### [Goal of the exercise]
Leaving out each picture, transcribe the lines of the listing below exactly from the first through the line that contains "building: none -> [72,320,306,515]".

### [Data shown]
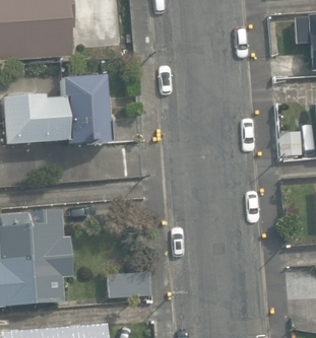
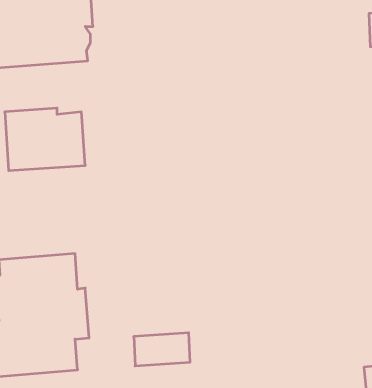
building: [67,73,115,143] -> none

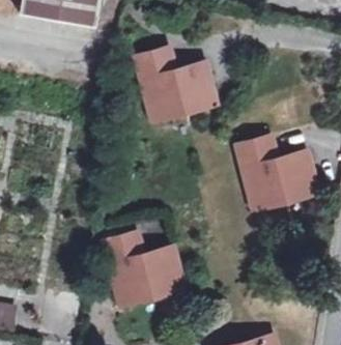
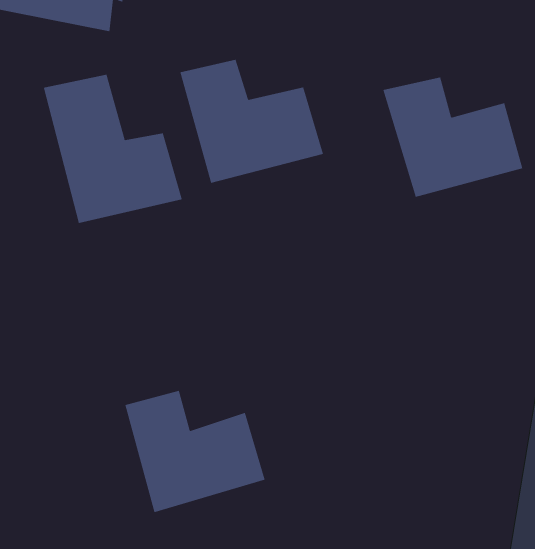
building: none -> [43,74,182,224]
building: [237,136,317,204] -> [382,77,523,198]

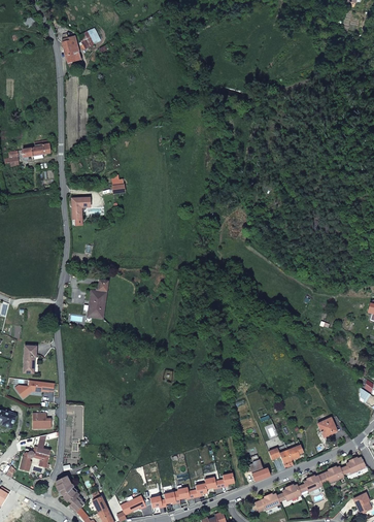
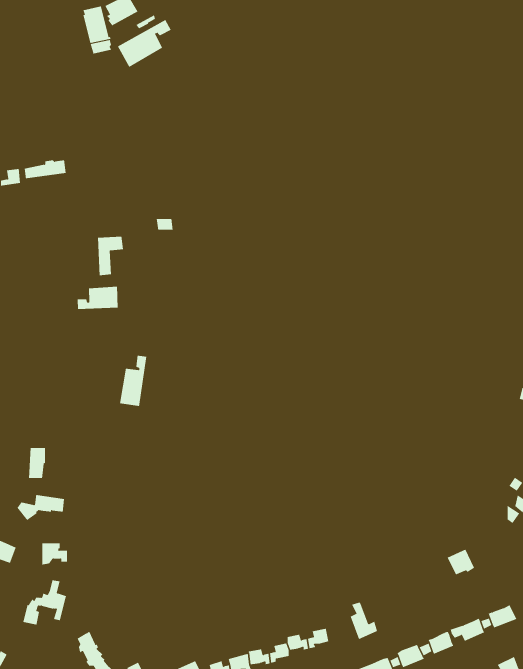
building: none -> [117,19,171,68]
building: none -> [77,286,118,310]
building: [268,442,303,467] -> none

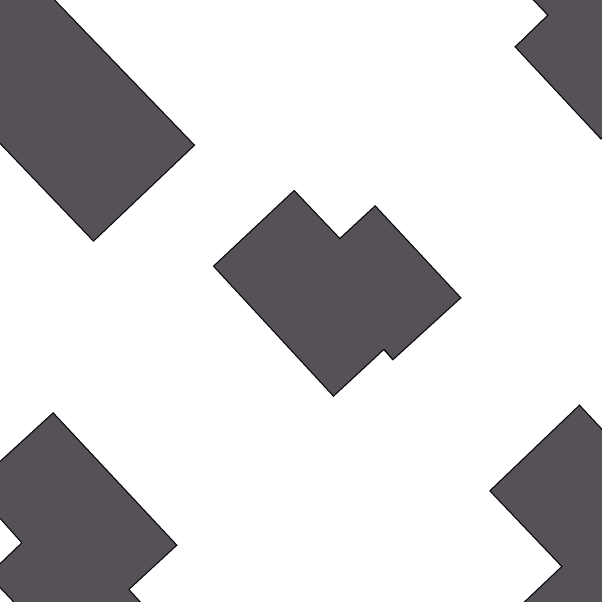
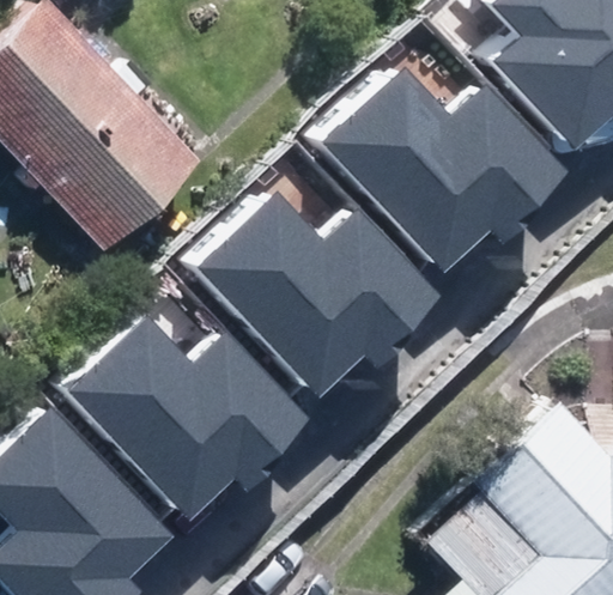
building: none -> [324,69,565,268]
building: none -> [72,320,306,515]

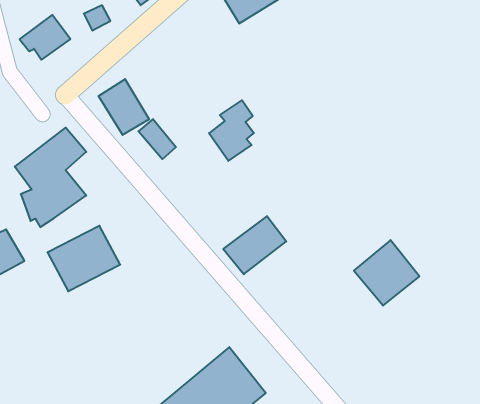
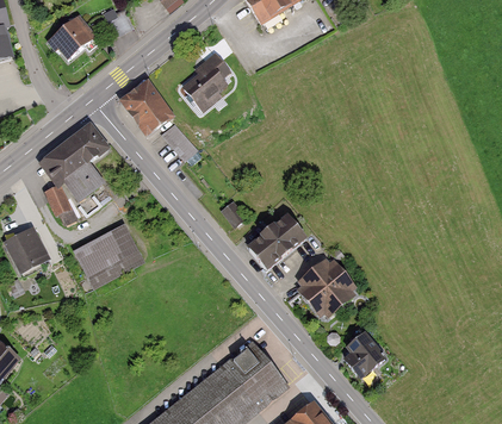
building: [209,100,254,161] -> [181,52,225,112]
building: [354,240,419,306] -> [295,256,359,320]
building: none -> [342,330,384,376]

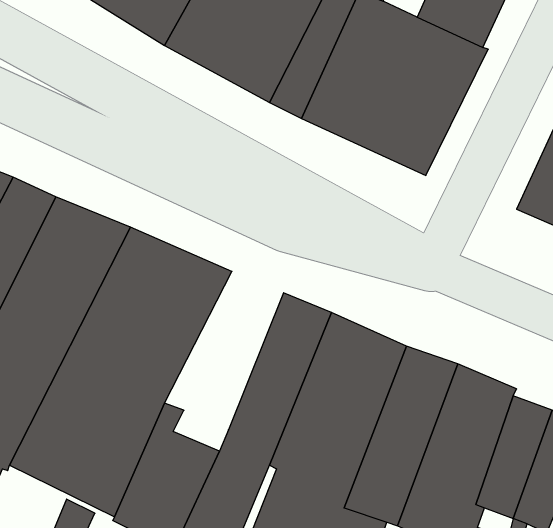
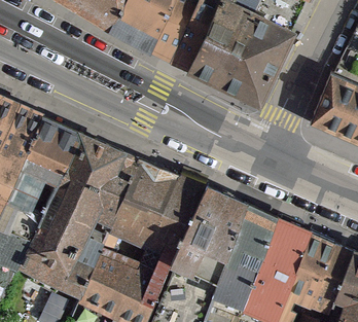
building: none -> [108,160,177,252]

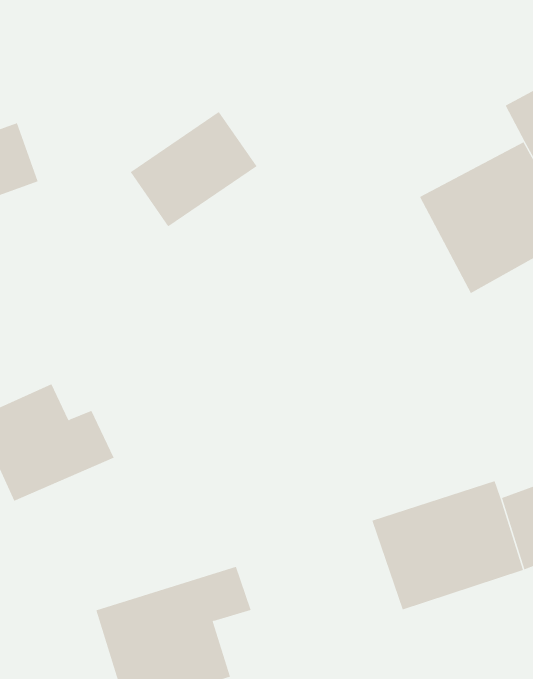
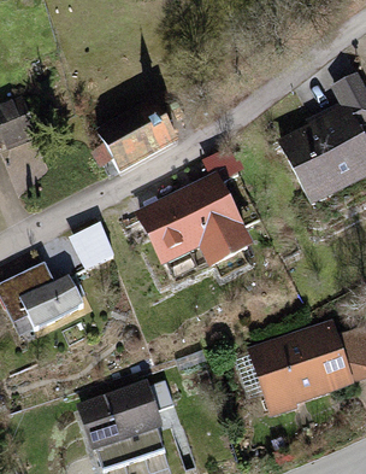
building: none -> [138,174,255,267]
building: none -> [69,223,116,273]

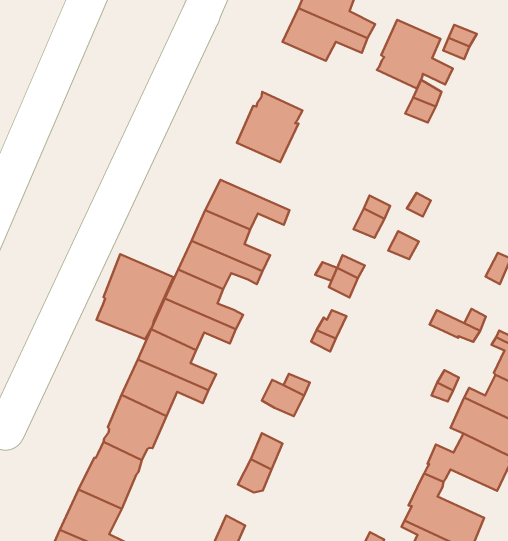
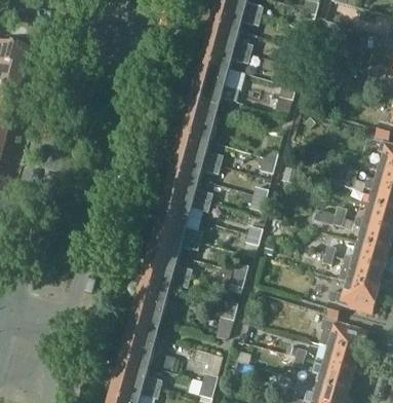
building: [377,20,453,89] -> [193,66,238,105]
building: none -> [176,131,224,166]
building: [97,254,174,339] -> none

### [Worked solution]
building: [67,73,115,143] -> none

building: none -> [43,74,182,224]
building: [237,136,317,204] -> [382,77,523,198]

building: none -> [117,19,171,68]
building: none -> [77,286,118,310]
building: [268,442,303,467] -> none

building: none -> [324,69,565,268]
building: none -> [72,320,306,515]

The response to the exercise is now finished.